WORK ITEM => The answer must consist of every line in the records below that contains the string "counterclockwise".

-------------------------

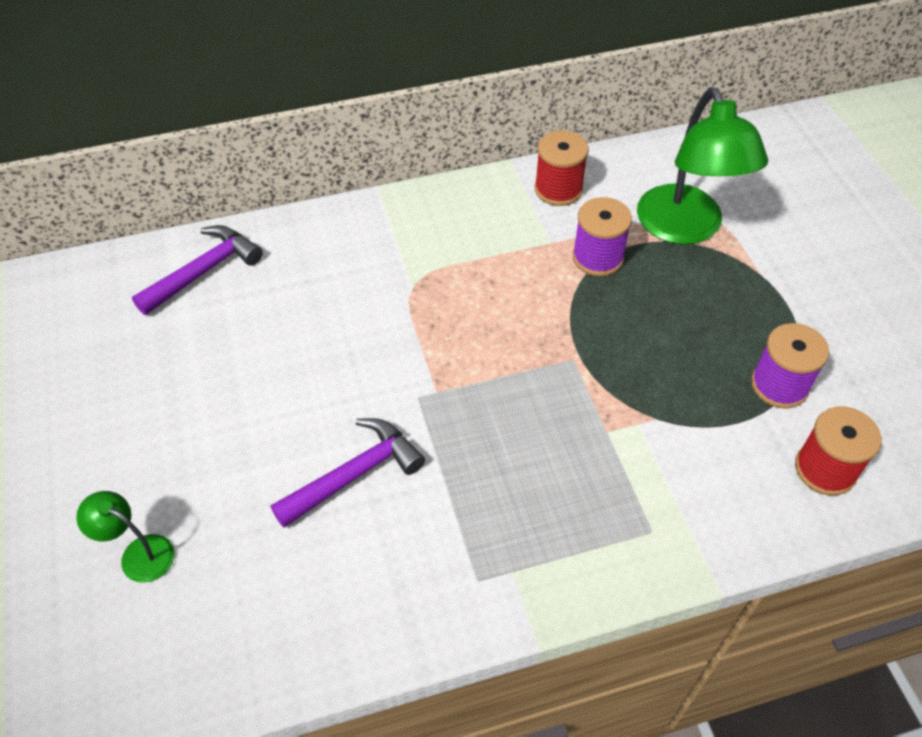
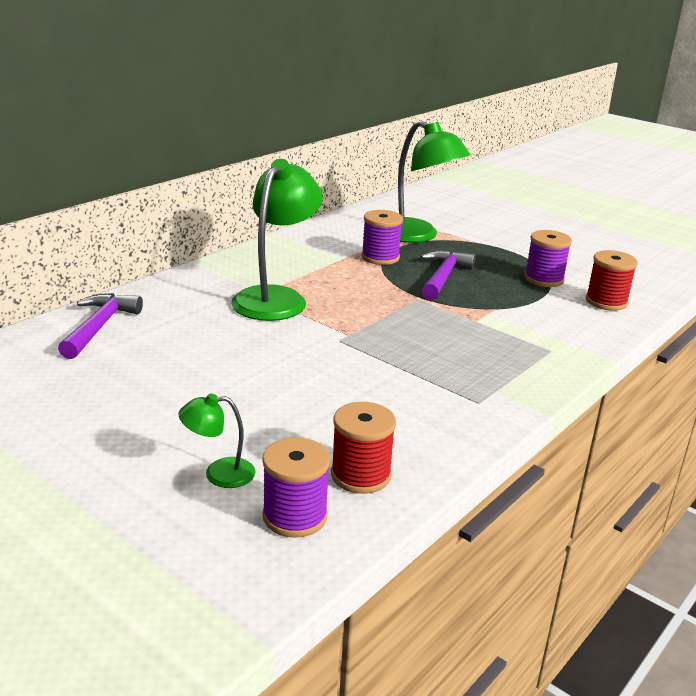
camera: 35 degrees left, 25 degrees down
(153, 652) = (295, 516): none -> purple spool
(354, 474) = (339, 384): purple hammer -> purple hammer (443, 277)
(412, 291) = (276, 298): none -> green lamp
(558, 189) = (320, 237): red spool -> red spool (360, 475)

-------------------------

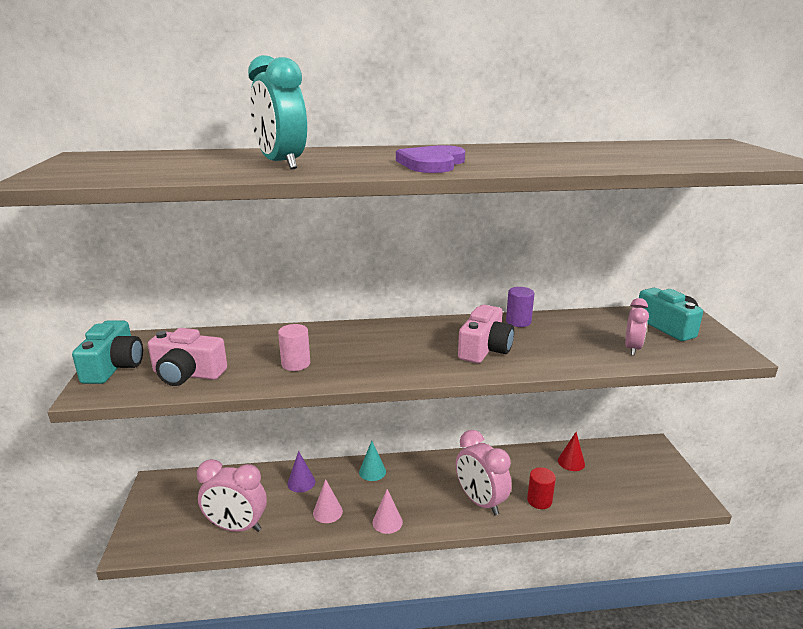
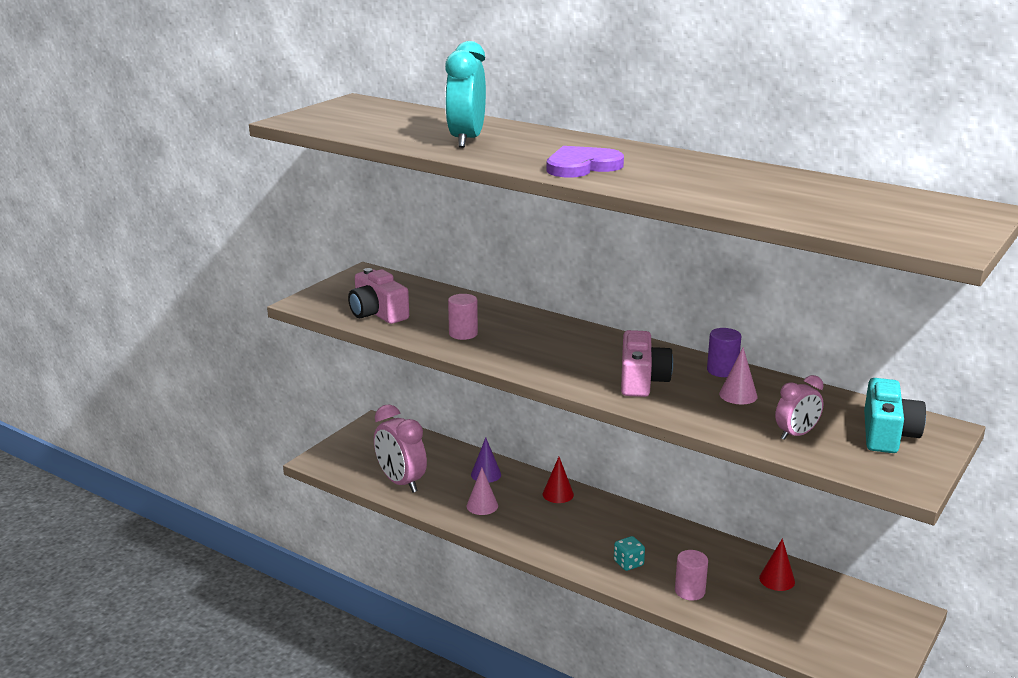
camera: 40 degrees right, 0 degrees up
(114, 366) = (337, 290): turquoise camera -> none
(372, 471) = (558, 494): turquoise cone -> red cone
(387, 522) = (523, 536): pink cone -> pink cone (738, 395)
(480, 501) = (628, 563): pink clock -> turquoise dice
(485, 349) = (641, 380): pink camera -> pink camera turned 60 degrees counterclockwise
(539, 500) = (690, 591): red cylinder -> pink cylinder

-------------------------

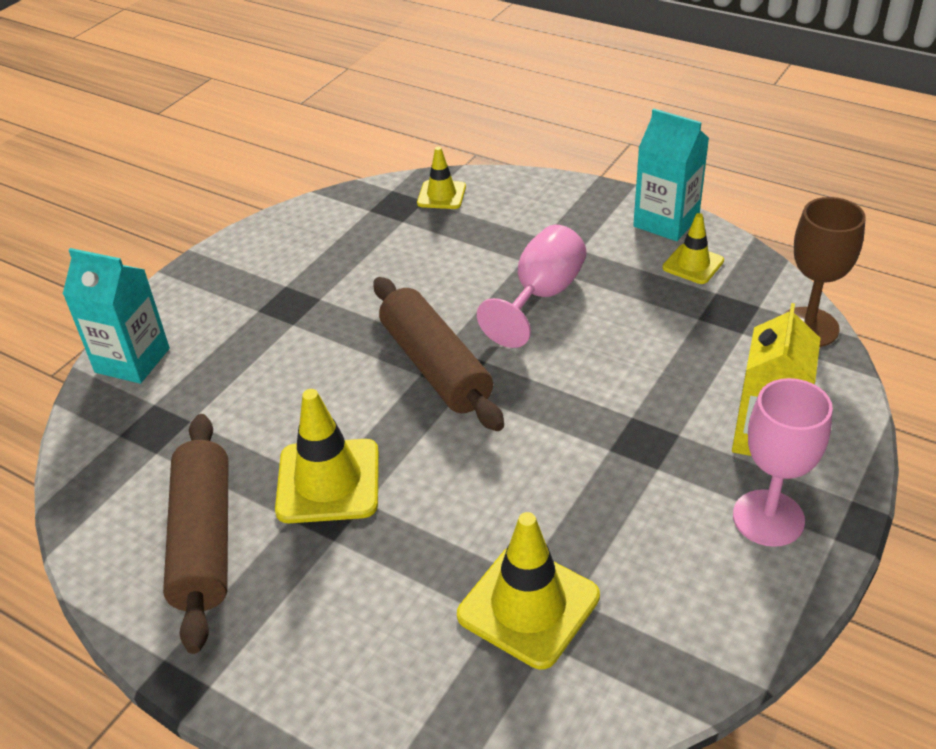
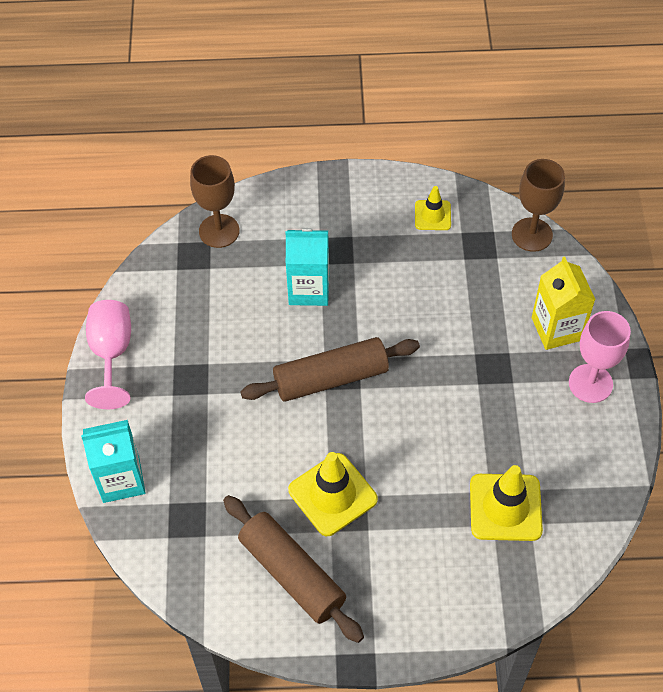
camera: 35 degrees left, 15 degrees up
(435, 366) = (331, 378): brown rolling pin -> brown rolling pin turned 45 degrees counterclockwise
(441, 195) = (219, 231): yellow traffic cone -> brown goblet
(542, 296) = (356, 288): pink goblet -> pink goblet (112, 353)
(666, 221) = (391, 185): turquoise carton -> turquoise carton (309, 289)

-------------------------

TASK ANSWER =>
(485, 349) = (641, 380): pink camera -> pink camera turned 60 degrees counterclockwise
(435, 366) = (331, 378): brown rolling pin -> brown rolling pin turned 45 degrees counterclockwise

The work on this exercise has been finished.